* Exercise details:
Work through the records that follow and return each line containing the word "noir".

* Data for analysis:
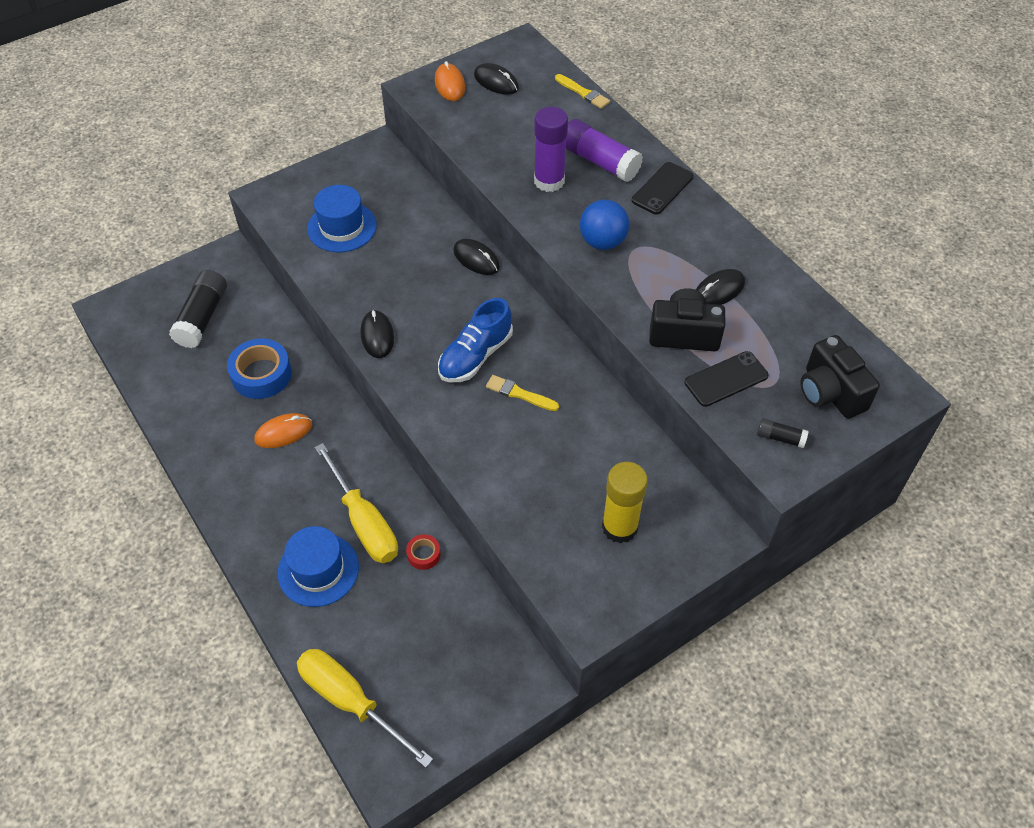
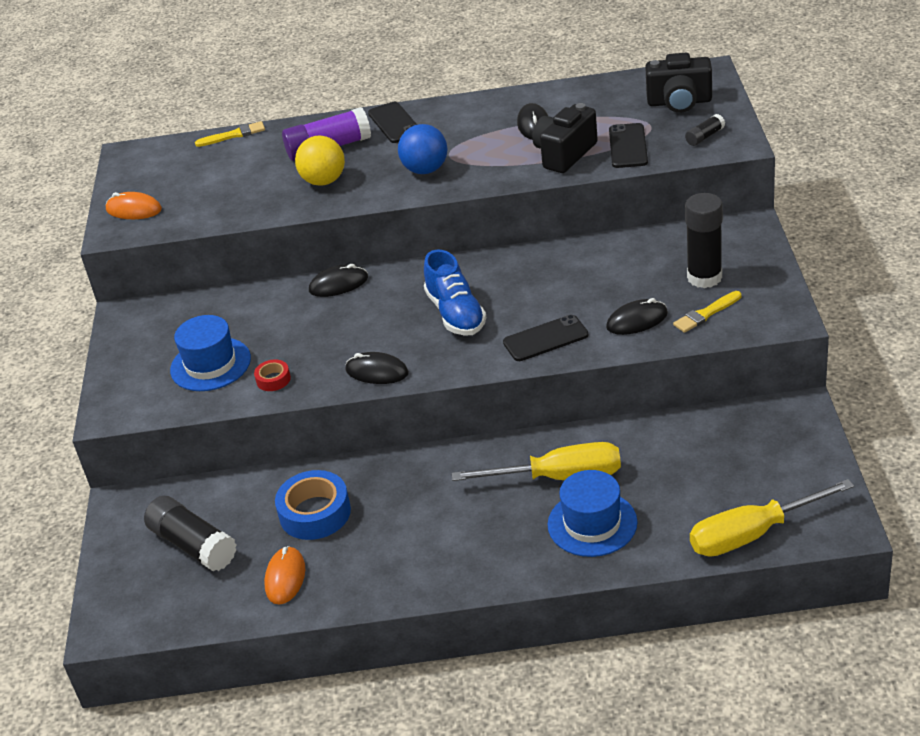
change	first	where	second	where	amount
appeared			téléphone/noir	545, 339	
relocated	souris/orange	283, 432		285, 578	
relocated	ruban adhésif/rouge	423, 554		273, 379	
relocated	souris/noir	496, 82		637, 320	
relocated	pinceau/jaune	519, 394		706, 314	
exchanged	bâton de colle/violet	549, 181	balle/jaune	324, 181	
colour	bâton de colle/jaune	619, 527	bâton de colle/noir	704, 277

* Answer for this exercise:
appeared			téléphone/noir	545, 339	
relocated	souris/noir	496, 82		637, 320	
colour	bâton de colle/jaune	619, 527	bâton de colle/noir	704, 277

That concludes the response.